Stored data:
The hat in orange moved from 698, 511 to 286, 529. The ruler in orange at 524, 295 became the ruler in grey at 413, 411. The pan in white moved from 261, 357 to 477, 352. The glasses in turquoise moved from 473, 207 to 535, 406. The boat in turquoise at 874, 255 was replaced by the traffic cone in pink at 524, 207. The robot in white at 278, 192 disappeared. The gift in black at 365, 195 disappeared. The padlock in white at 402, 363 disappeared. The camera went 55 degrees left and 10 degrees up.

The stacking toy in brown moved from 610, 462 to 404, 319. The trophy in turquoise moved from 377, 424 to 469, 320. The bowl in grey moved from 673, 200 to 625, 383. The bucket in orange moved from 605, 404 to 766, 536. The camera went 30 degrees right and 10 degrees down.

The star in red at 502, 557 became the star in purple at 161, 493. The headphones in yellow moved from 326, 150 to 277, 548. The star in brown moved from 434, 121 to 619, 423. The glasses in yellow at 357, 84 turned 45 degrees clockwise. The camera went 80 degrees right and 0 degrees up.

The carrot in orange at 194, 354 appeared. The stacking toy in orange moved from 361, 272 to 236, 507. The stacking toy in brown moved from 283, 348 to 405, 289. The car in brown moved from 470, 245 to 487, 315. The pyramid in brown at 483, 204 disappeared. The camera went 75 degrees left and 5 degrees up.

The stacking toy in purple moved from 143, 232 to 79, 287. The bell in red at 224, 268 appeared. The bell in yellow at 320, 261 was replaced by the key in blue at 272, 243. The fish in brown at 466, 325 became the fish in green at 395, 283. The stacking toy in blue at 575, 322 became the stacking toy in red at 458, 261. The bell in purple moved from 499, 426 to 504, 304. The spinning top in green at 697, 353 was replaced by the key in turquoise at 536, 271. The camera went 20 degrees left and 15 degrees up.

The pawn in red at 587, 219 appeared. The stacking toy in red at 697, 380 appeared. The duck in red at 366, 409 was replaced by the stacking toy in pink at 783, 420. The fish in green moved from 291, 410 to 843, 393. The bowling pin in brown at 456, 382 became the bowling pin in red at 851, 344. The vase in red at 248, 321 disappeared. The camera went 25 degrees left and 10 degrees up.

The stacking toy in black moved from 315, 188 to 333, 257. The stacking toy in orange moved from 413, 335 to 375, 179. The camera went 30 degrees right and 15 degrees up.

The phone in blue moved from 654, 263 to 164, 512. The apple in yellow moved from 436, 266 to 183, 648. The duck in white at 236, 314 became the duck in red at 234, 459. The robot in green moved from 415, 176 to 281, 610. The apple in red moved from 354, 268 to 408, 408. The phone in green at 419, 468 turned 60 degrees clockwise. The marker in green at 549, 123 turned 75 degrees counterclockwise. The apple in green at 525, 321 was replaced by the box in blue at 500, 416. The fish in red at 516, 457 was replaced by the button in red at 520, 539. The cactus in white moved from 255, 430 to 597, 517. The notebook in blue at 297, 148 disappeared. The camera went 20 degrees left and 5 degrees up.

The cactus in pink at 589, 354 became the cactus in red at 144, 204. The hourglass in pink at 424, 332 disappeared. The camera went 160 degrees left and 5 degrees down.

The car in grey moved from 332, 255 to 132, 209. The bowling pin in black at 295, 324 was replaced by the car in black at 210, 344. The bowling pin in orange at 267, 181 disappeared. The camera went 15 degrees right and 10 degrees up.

→ **WHAT IS EXPECTED**
Output every line above without altering anything.

→ **RESPONSE TO THIS EXERCISE**
The hat in orange moved from 698, 511 to 286, 529. The ruler in orange at 524, 295 became the ruler in grey at 413, 411. The pan in white moved from 261, 357 to 477, 352. The glasses in turquoise moved from 473, 207 to 535, 406. The boat in turquoise at 874, 255 was replaced by the traffic cone in pink at 524, 207. The robot in white at 278, 192 disappeared. The gift in black at 365, 195 disappeared. The padlock in white at 402, 363 disappeared. The camera went 55 degrees left and 10 degrees up.

The stacking toy in brown moved from 610, 462 to 404, 319. The trophy in turquoise moved from 377, 424 to 469, 320. The bowl in grey moved from 673, 200 to 625, 383. The bucket in orange moved from 605, 404 to 766, 536. The camera went 30 degrees right and 10 degrees down.

The star in red at 502, 557 became the star in purple at 161, 493. The headphones in yellow moved from 326, 150 to 277, 548. The star in brown moved from 434, 121 to 619, 423. The glasses in yellow at 357, 84 turned 45 degrees clockwise. The camera went 80 degrees right and 0 degrees up.

The carrot in orange at 194, 354 appeared. The stacking toy in orange moved from 361, 272 to 236, 507. The stacking toy in brown moved from 283, 348 to 405, 289. The car in brown moved from 470, 245 to 487, 315. The pyramid in brown at 483, 204 disappeared. The camera went 75 degrees left and 5 degrees up.

The stacking toy in purple moved from 143, 232 to 79, 287. The bell in red at 224, 268 appeared. The bell in yellow at 320, 261 was replaced by the key in blue at 272, 243. The fish in brown at 466, 325 became the fish in green at 395, 283. The stacking toy in blue at 575, 322 became the stacking toy in red at 458, 261. The bell in purple moved from 499, 426 to 504, 304. The spinning top in green at 697, 353 was replaced by the key in turquoise at 536, 271. The camera went 20 degrees left and 15 degrees up.

The pawn in red at 587, 219 appeared. The stacking toy in red at 697, 380 appeared. The duck in red at 366, 409 was replaced by the stacking toy in pink at 783, 420. The fish in green moved from 291, 410 to 843, 393. The bowling pin in brown at 456, 382 became the bowling pin in red at 851, 344. The vase in red at 248, 321 disappeared. The camera went 25 degrees left and 10 degrees up.

The stacking toy in black moved from 315, 188 to 333, 257. The stacking toy in orange moved from 413, 335 to 375, 179. The camera went 30 degrees right and 15 degrees up.

The phone in blue moved from 654, 263 to 164, 512. The apple in yellow moved from 436, 266 to 183, 648. The duck in white at 236, 314 became the duck in red at 234, 459. The robot in green moved from 415, 176 to 281, 610. The apple in red moved from 354, 268 to 408, 408. The phone in green at 419, 468 turned 60 degrees clockwise. The marker in green at 549, 123 turned 75 degrees counterclockwise. The apple in green at 525, 321 was replaced by the box in blue at 500, 416. The fish in red at 516, 457 was replaced by the button in red at 520, 539. The cactus in white moved from 255, 430 to 597, 517. The notebook in blue at 297, 148 disappeared. The camera went 20 degrees left and 5 degrees up.

The cactus in pink at 589, 354 became the cactus in red at 144, 204. The hourglass in pink at 424, 332 disappeared. The camera went 160 degrees left and 5 degrees down.

The car in grey moved from 332, 255 to 132, 209. The bowling pin in black at 295, 324 was replaced by the car in black at 210, 344. The bowling pin in orange at 267, 181 disappeared. The camera went 15 degrees right and 10 degrees up.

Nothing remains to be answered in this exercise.